▸ THE TASK
In the entries that follow, the line with "black capsule: 3 -> 2" opens the range and the line with "brown toothbrush: 0 -> 2" closes it; repeat that range exactly, both lines included.

▸ PROVIDED MATERIAL

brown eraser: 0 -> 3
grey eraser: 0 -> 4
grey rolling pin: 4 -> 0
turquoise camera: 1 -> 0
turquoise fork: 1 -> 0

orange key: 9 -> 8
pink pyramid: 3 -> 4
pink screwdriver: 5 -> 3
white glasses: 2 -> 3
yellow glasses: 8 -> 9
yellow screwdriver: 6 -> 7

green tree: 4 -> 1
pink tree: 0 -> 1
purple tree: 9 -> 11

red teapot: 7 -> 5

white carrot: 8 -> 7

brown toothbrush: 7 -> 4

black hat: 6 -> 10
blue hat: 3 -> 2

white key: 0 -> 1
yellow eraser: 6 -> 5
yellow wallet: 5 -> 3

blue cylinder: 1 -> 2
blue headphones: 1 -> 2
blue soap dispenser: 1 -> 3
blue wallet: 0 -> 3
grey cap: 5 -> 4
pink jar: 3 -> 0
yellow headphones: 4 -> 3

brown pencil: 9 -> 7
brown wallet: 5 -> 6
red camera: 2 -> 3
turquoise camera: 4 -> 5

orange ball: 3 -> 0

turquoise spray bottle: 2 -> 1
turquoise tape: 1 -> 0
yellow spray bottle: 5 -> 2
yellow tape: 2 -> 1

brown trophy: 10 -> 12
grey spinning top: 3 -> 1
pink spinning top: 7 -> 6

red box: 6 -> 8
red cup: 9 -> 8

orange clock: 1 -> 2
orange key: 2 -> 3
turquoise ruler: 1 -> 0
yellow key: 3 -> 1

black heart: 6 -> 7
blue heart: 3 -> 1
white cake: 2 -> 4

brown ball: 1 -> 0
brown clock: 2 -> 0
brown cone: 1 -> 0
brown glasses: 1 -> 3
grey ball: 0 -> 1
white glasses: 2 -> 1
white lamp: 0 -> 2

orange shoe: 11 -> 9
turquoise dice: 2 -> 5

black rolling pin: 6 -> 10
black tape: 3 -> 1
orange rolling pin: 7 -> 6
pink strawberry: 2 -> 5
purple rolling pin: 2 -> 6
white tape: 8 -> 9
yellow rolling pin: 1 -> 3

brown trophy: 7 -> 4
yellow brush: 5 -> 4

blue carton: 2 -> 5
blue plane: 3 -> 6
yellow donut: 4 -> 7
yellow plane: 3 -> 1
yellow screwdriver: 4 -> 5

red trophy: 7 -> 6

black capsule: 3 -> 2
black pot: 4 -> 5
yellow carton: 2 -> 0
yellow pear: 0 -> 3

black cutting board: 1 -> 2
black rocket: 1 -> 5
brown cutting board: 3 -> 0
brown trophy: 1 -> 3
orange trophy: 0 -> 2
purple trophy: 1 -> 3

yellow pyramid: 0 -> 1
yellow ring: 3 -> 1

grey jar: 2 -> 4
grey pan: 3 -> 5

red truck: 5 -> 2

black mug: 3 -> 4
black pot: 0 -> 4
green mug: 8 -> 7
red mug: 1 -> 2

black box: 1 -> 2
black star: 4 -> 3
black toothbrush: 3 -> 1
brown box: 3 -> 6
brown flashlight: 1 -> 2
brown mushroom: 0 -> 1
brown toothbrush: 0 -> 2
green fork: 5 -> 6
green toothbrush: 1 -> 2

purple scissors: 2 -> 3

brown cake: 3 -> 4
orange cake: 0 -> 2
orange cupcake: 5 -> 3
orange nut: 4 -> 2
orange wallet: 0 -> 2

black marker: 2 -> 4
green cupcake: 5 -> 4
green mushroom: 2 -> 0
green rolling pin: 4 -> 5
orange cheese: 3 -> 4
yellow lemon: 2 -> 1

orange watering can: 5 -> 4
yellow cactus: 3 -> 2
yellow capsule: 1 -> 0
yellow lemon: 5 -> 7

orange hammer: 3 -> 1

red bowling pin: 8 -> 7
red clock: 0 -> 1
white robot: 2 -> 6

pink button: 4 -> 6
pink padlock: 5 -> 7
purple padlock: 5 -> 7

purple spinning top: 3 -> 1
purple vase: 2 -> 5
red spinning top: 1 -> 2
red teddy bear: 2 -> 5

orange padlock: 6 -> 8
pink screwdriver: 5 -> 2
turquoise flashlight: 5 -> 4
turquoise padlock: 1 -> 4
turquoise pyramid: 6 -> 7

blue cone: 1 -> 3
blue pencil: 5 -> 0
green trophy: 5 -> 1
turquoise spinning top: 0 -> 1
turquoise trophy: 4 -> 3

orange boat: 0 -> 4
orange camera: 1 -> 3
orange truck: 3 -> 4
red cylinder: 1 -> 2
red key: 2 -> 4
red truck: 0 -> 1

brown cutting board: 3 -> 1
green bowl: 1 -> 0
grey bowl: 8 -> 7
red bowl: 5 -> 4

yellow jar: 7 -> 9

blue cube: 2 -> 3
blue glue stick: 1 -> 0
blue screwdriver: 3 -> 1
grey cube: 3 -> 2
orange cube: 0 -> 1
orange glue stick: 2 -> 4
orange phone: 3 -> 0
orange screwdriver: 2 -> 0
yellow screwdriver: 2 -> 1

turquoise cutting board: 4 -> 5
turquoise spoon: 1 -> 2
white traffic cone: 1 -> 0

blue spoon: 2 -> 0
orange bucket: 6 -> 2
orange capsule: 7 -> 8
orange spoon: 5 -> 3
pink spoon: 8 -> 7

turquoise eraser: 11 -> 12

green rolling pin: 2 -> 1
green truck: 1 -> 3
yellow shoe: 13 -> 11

▸ TASK SOLUTION
black capsule: 3 -> 2
black pot: 4 -> 5
yellow carton: 2 -> 0
yellow pear: 0 -> 3

black cutting board: 1 -> 2
black rocket: 1 -> 5
brown cutting board: 3 -> 0
brown trophy: 1 -> 3
orange trophy: 0 -> 2
purple trophy: 1 -> 3

yellow pyramid: 0 -> 1
yellow ring: 3 -> 1

grey jar: 2 -> 4
grey pan: 3 -> 5

red truck: 5 -> 2

black mug: 3 -> 4
black pot: 0 -> 4
green mug: 8 -> 7
red mug: 1 -> 2

black box: 1 -> 2
black star: 4 -> 3
black toothbrush: 3 -> 1
brown box: 3 -> 6
brown flashlight: 1 -> 2
brown mushroom: 0 -> 1
brown toothbrush: 0 -> 2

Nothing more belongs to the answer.